*** Opening Data provided ***

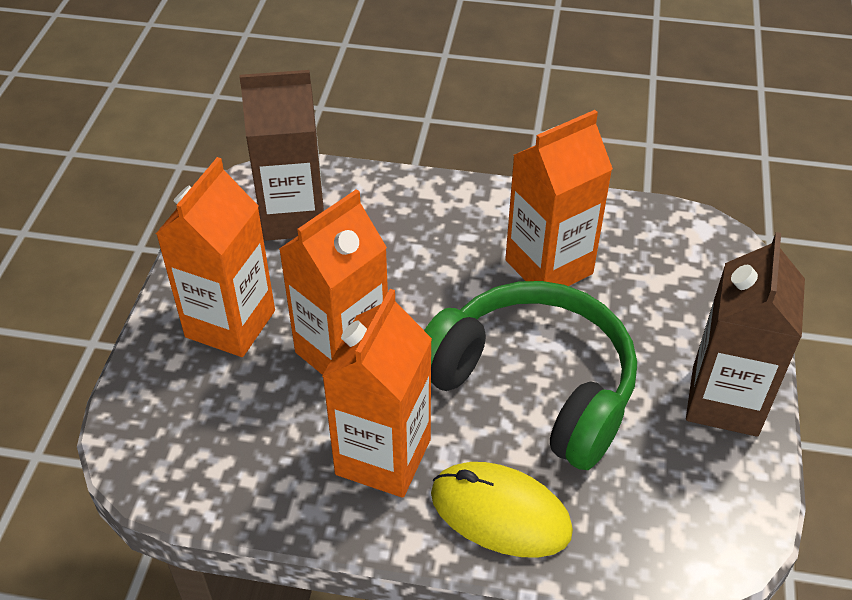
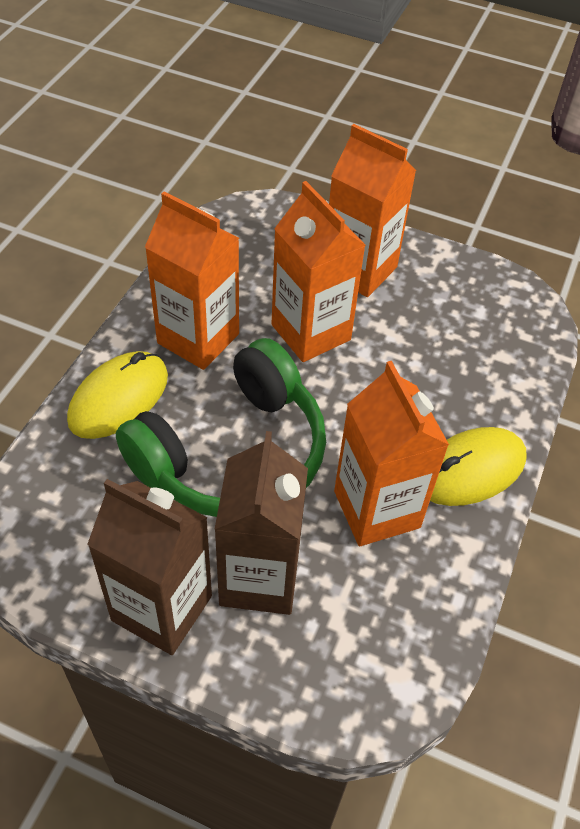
camera: 100 degrees right, 5 degrees up
(293, 217) = (480, 325): brown carton -> brown carton (259, 578)
(479, 210) = (470, 470): none -> yellow mouse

*** Closing Data provided ***

Task item :: A faithful copy of the data is required: each word kept, each picture omitted.

Written reply ::
camera: 100 degrees right, 5 degrees up
(293, 217) = (480, 325): brown carton -> brown carton (259, 578)
(479, 210) = (470, 470): none -> yellow mouse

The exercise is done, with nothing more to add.